[[ Provided records, beginning ]]
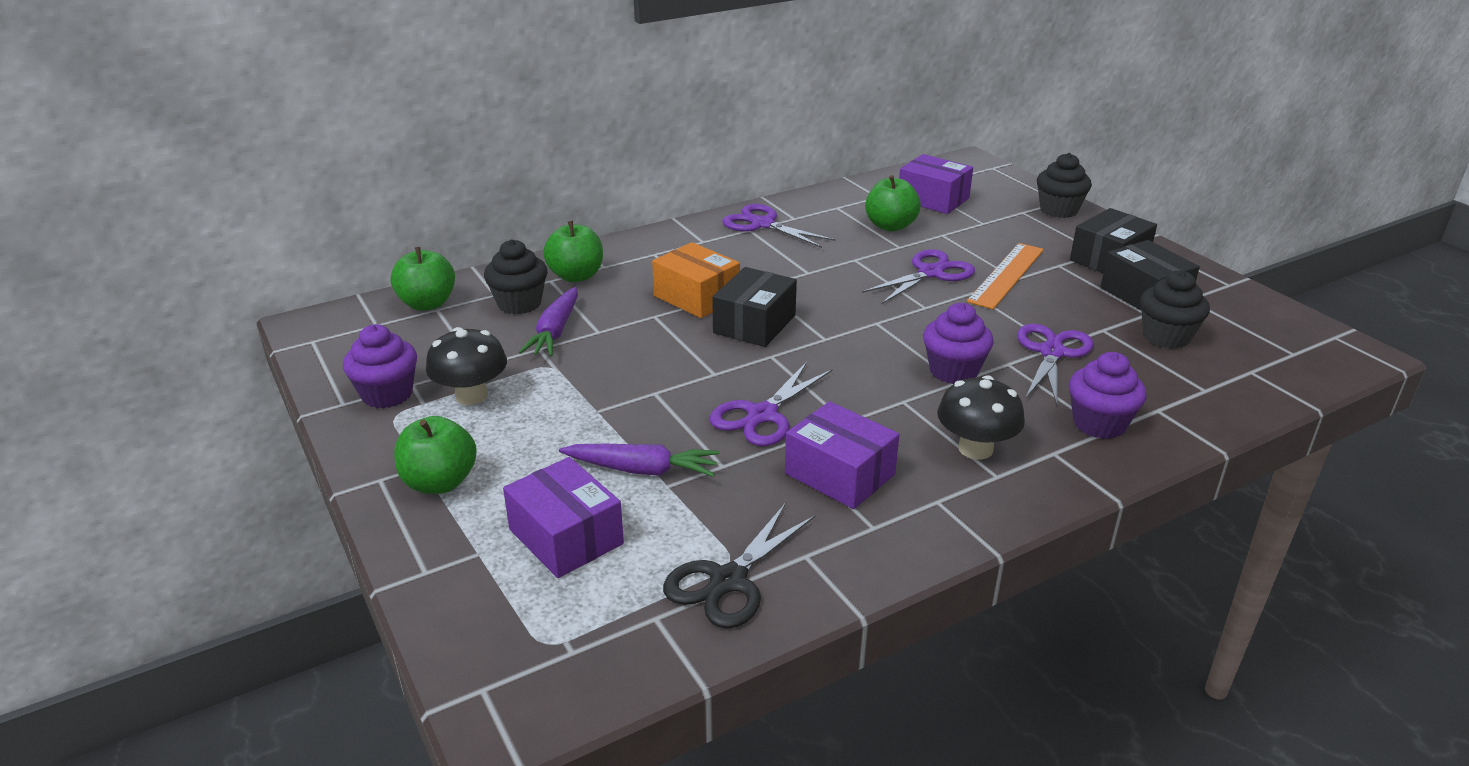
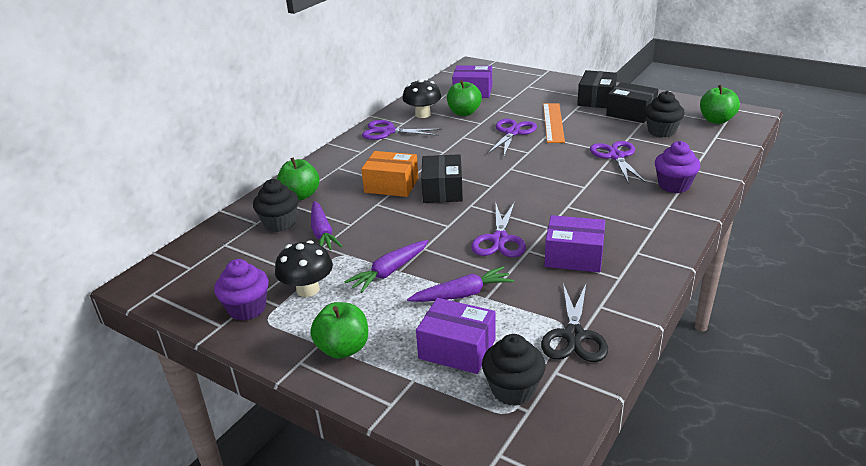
camera: 25 degrees left, 0 degrees up
(427, 304) = (214, 243): green apple -> green apple (716, 120)
(584, 408) = (389, 272): none -> purple carrot
(953, 371) = (577, 182): purple cupcake -> none
(975, 449) = (628, 218): black mushroom -> black mushroom (423, 114)
(1058, 210) = (545, 80): black cupcake -> black cupcake (513, 389)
[[ Provided records, end ]]
■ **What you need to do**:
I would like the material above returned exactly as it stands, without its pictures.

■ **Result for this exercise**:
camera: 25 degrees left, 0 degrees up
(427, 304) = (214, 243): green apple -> green apple (716, 120)
(584, 408) = (389, 272): none -> purple carrot
(953, 371) = (577, 182): purple cupcake -> none
(975, 449) = (628, 218): black mushroom -> black mushroom (423, 114)
(1058, 210) = (545, 80): black cupcake -> black cupcake (513, 389)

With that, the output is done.